▸ **Required work**: Make a verbatim transcription of the records, without the pictures.

(Object tracking records)
▼▼▼
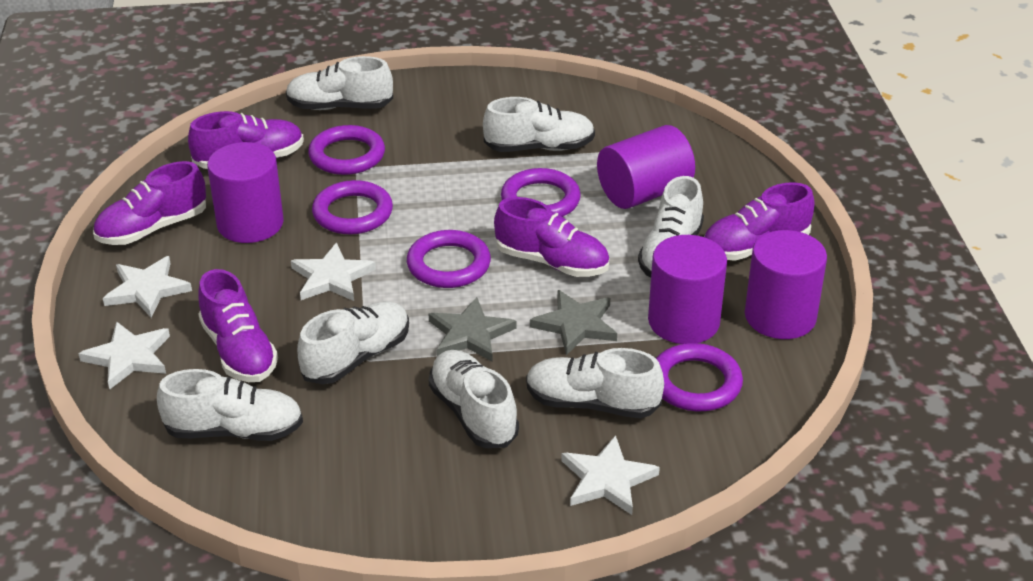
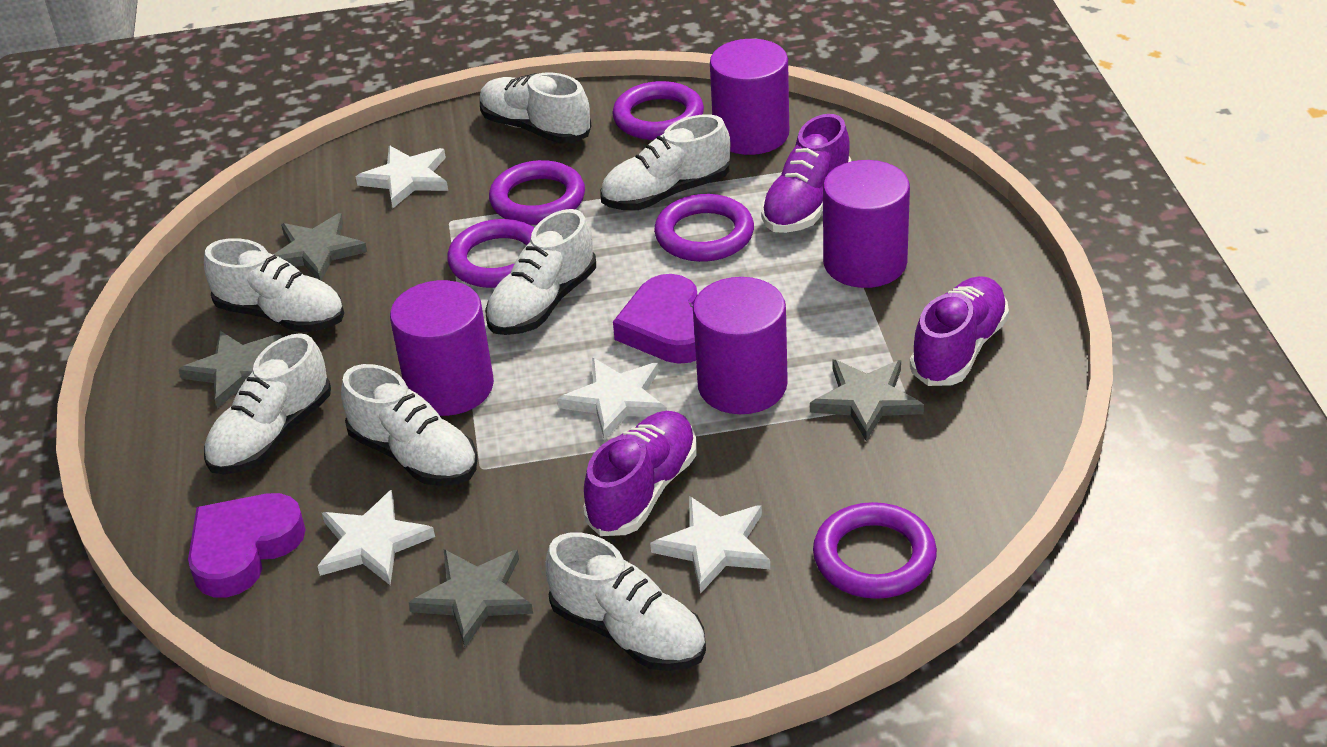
grey star: 2 -> 4
purple heart: 0 -> 2
purple shoe: 5 -> 3

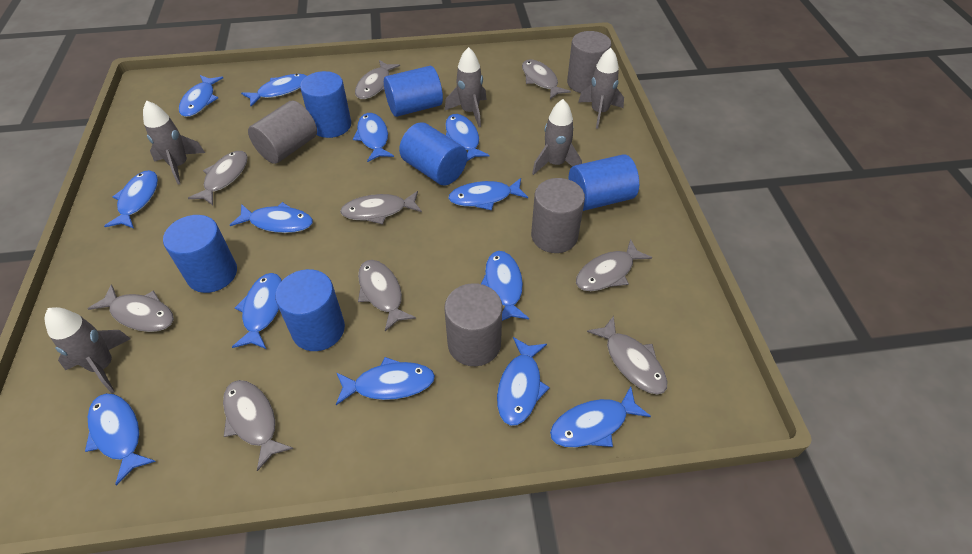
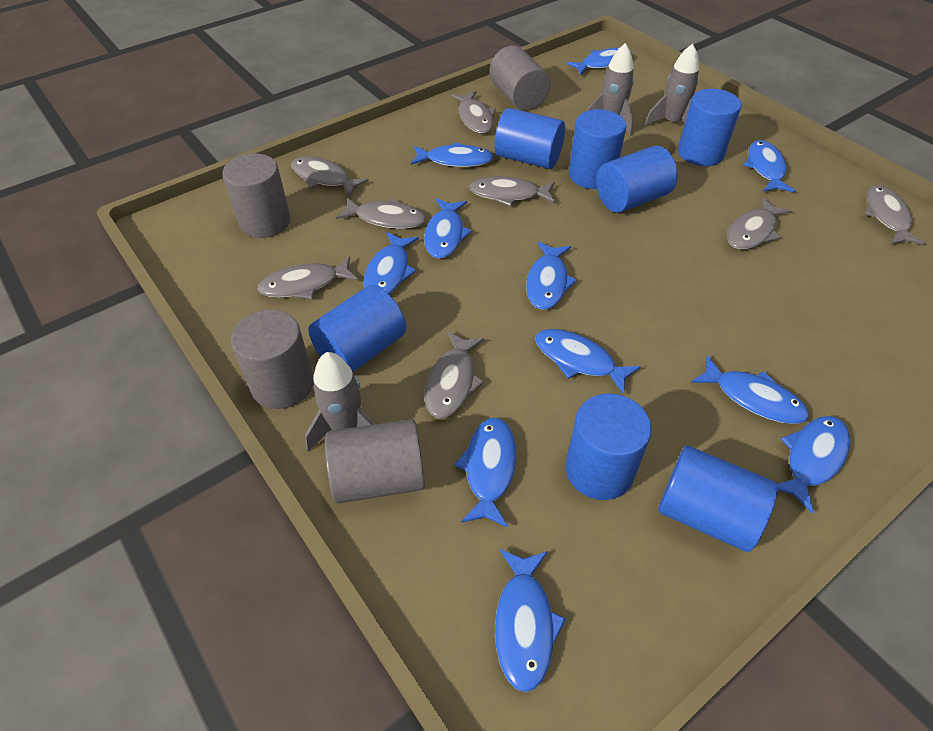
blue cylinder: 6 -> 7
blue fish: 13 -> 11
grey fish: 9 -> 8
grey rocket: 5 -> 3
▲▲▲
▸ **Completed task**:
grey star: 2 -> 4
purple heart: 0 -> 2
purple shoe: 5 -> 3

blue cylinder: 6 -> 7
blue fish: 13 -> 11
grey fish: 9 -> 8
grey rocket: 5 -> 3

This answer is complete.